* _EXERCISE DESCRIPTION_
Return all records exactly. Nothing may be added.

'''

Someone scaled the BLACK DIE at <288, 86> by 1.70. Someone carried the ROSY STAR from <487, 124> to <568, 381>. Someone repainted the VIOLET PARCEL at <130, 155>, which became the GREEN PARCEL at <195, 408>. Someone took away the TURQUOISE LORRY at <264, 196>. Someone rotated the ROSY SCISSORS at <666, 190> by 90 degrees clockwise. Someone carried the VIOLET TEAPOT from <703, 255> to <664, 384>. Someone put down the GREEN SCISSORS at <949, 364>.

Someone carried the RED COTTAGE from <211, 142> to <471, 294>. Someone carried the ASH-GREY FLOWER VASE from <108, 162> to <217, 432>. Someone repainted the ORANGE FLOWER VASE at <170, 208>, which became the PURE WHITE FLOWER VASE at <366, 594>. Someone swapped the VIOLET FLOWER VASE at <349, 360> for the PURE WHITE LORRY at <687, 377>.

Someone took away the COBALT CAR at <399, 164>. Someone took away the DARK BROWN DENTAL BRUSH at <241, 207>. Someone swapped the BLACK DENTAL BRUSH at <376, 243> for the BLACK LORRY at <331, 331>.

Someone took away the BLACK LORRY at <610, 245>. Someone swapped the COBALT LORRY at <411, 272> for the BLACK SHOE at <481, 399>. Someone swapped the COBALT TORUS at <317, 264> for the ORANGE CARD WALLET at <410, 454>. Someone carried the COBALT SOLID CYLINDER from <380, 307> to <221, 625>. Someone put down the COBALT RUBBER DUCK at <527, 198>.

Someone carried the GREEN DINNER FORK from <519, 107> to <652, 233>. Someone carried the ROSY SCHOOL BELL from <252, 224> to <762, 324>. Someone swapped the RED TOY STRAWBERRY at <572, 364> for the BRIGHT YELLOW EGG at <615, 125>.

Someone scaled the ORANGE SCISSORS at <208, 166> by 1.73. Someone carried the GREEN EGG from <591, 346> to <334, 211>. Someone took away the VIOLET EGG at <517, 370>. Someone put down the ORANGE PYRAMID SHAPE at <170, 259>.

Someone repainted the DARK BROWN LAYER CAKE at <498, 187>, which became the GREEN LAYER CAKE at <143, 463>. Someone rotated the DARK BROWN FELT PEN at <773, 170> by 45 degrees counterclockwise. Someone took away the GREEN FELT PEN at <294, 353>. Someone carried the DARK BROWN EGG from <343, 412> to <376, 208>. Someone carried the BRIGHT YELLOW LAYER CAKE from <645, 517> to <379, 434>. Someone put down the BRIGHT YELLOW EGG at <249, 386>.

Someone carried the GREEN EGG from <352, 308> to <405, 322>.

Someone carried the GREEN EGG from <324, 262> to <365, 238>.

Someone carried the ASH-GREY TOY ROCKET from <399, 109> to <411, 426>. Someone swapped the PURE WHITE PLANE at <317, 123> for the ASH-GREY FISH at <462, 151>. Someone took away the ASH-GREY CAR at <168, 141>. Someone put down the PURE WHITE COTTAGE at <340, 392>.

'''

* _ANSWER TO THIS PROBLEM_
Someone scaled the BLACK DIE at <288, 86> by 1.70. Someone carried the ROSY STAR from <487, 124> to <568, 381>. Someone repainted the VIOLET PARCEL at <130, 155>, which became the GREEN PARCEL at <195, 408>. Someone took away the TURQUOISE LORRY at <264, 196>. Someone rotated the ROSY SCISSORS at <666, 190> by 90 degrees clockwise. Someone carried the VIOLET TEAPOT from <703, 255> to <664, 384>. Someone put down the GREEN SCISSORS at <949, 364>.

Someone carried the RED COTTAGE from <211, 142> to <471, 294>. Someone carried the ASH-GREY FLOWER VASE from <108, 162> to <217, 432>. Someone repainted the ORANGE FLOWER VASE at <170, 208>, which became the PURE WHITE FLOWER VASE at <366, 594>. Someone swapped the VIOLET FLOWER VASE at <349, 360> for the PURE WHITE LORRY at <687, 377>.

Someone took away the COBALT CAR at <399, 164>. Someone took away the DARK BROWN DENTAL BRUSH at <241, 207>. Someone swapped the BLACK DENTAL BRUSH at <376, 243> for the BLACK LORRY at <331, 331>.

Someone took away the BLACK LORRY at <610, 245>. Someone swapped the COBALT LORRY at <411, 272> for the BLACK SHOE at <481, 399>. Someone swapped the COBALT TORUS at <317, 264> for the ORANGE CARD WALLET at <410, 454>. Someone carried the COBALT SOLID CYLINDER from <380, 307> to <221, 625>. Someone put down the COBALT RUBBER DUCK at <527, 198>.

Someone carried the GREEN DINNER FORK from <519, 107> to <652, 233>. Someone carried the ROSY SCHOOL BELL from <252, 224> to <762, 324>. Someone swapped the RED TOY STRAWBERRY at <572, 364> for the BRIGHT YELLOW EGG at <615, 125>.

Someone scaled the ORANGE SCISSORS at <208, 166> by 1.73. Someone carried the GREEN EGG from <591, 346> to <334, 211>. Someone took away the VIOLET EGG at <517, 370>. Someone put down the ORANGE PYRAMID SHAPE at <170, 259>.

Someone repainted the DARK BROWN LAYER CAKE at <498, 187>, which became the GREEN LAYER CAKE at <143, 463>. Someone rotated the DARK BROWN FELT PEN at <773, 170> by 45 degrees counterclockwise. Someone took away the GREEN FELT PEN at <294, 353>. Someone carried the DARK BROWN EGG from <343, 412> to <376, 208>. Someone carried the BRIGHT YELLOW LAYER CAKE from <645, 517> to <379, 434>. Someone put down the BRIGHT YELLOW EGG at <249, 386>.

Someone carried the GREEN EGG from <352, 308> to <405, 322>.

Someone carried the GREEN EGG from <324, 262> to <365, 238>.

Someone carried the ASH-GREY TOY ROCKET from <399, 109> to <411, 426>. Someone swapped the PURE WHITE PLANE at <317, 123> for the ASH-GREY FISH at <462, 151>. Someone took away the ASH-GREY CAR at <168, 141>. Someone put down the PURE WHITE COTTAGE at <340, 392>.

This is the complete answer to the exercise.